#### [Input data]
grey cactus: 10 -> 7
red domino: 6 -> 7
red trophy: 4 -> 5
==
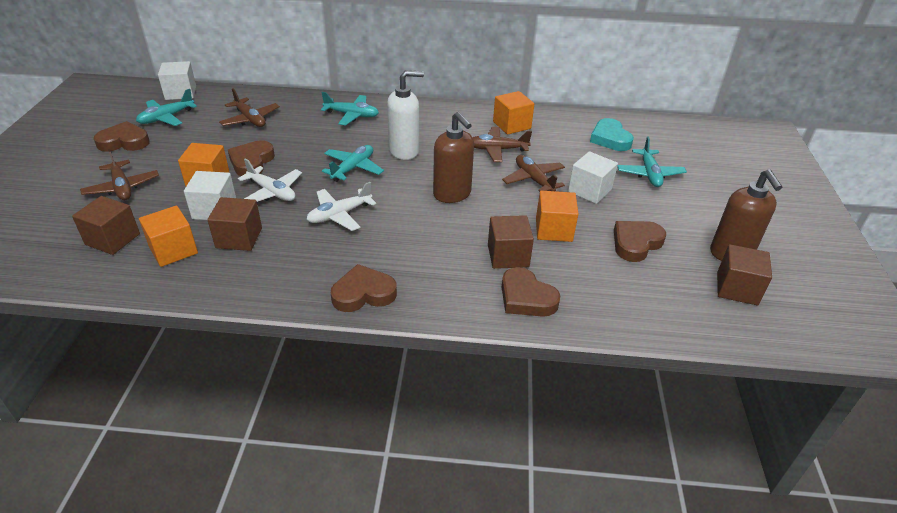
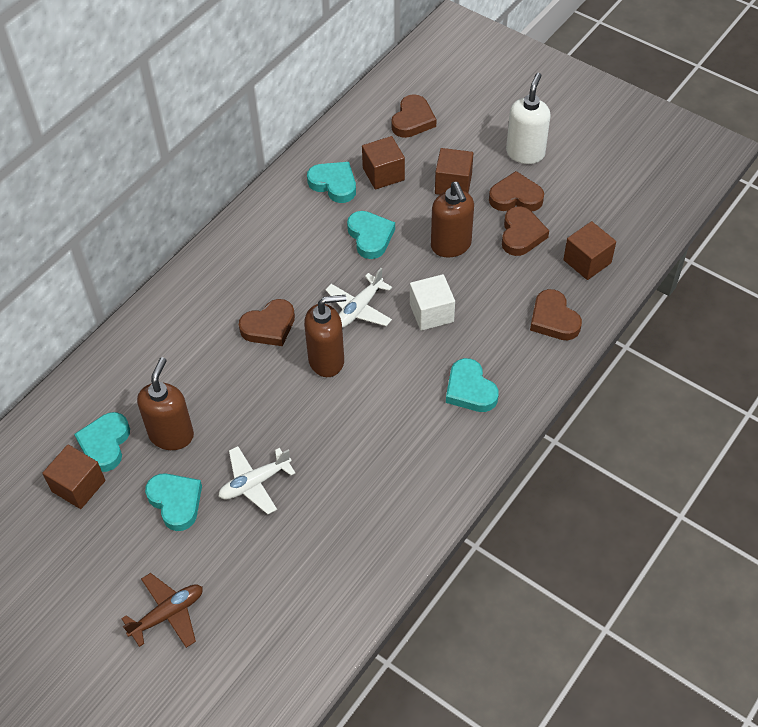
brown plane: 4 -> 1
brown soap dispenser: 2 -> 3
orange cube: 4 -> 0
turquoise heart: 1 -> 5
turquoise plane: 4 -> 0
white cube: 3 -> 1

#### [Activity]
The answer must be every line of the entries that includes the word "brown".

#### [Result of the task]
brown plane: 4 -> 1
brown soap dispenser: 2 -> 3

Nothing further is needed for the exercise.